Scene comparison data:
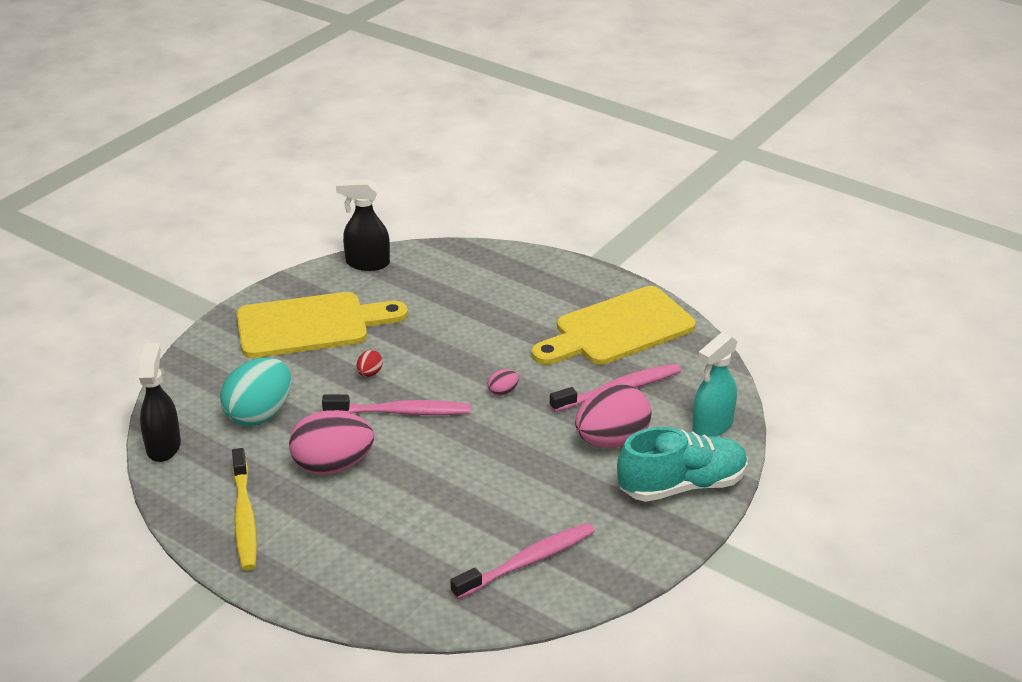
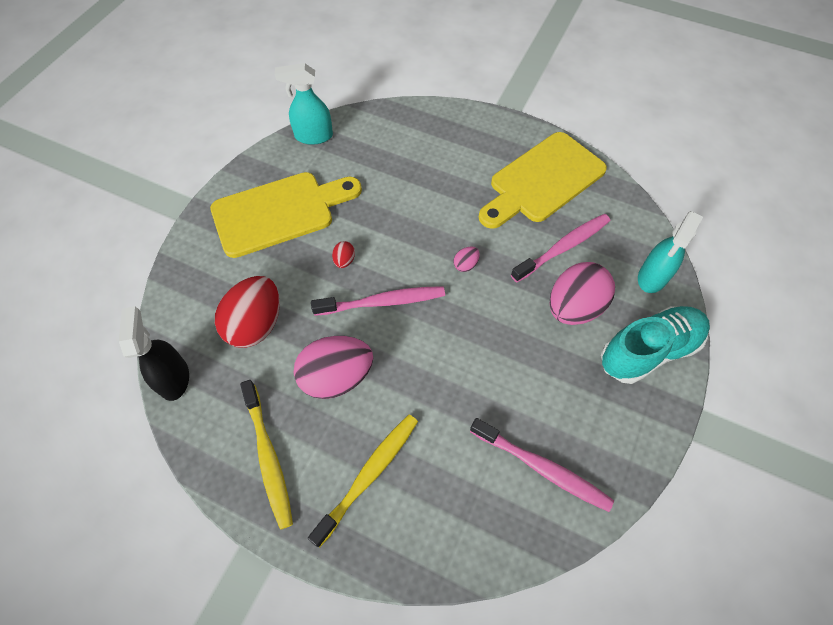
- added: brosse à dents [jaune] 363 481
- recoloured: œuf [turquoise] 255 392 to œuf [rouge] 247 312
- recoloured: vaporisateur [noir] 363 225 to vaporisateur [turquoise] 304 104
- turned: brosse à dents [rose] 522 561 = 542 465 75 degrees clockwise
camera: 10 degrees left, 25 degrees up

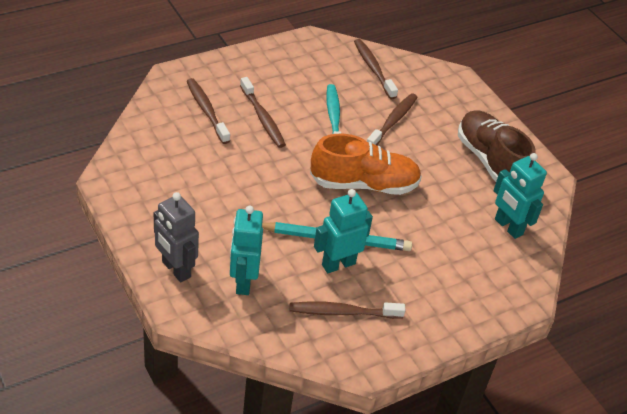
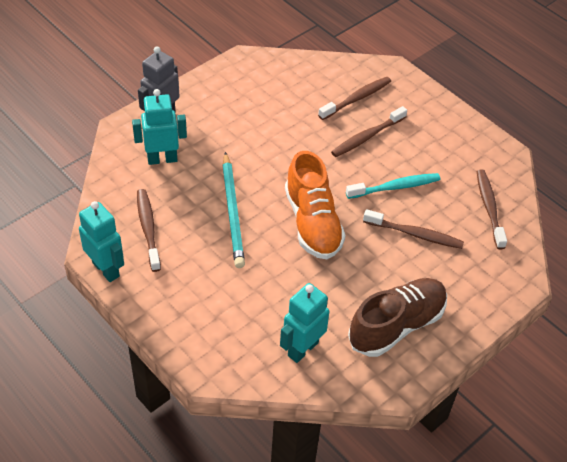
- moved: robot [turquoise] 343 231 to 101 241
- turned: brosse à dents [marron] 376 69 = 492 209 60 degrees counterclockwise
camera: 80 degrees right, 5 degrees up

### ASSIGNED TASK
Lines from the one that contains "- moved: robot [turquoise] 343 231 to 101 241" through the final line of the entries must be duplicated exactly, and no other lines.

### RESPONSE
- moved: robot [turquoise] 343 231 to 101 241
- turned: brosse à dents [marron] 376 69 = 492 209 60 degrees counterclockwise
camera: 80 degrees right, 5 degrees up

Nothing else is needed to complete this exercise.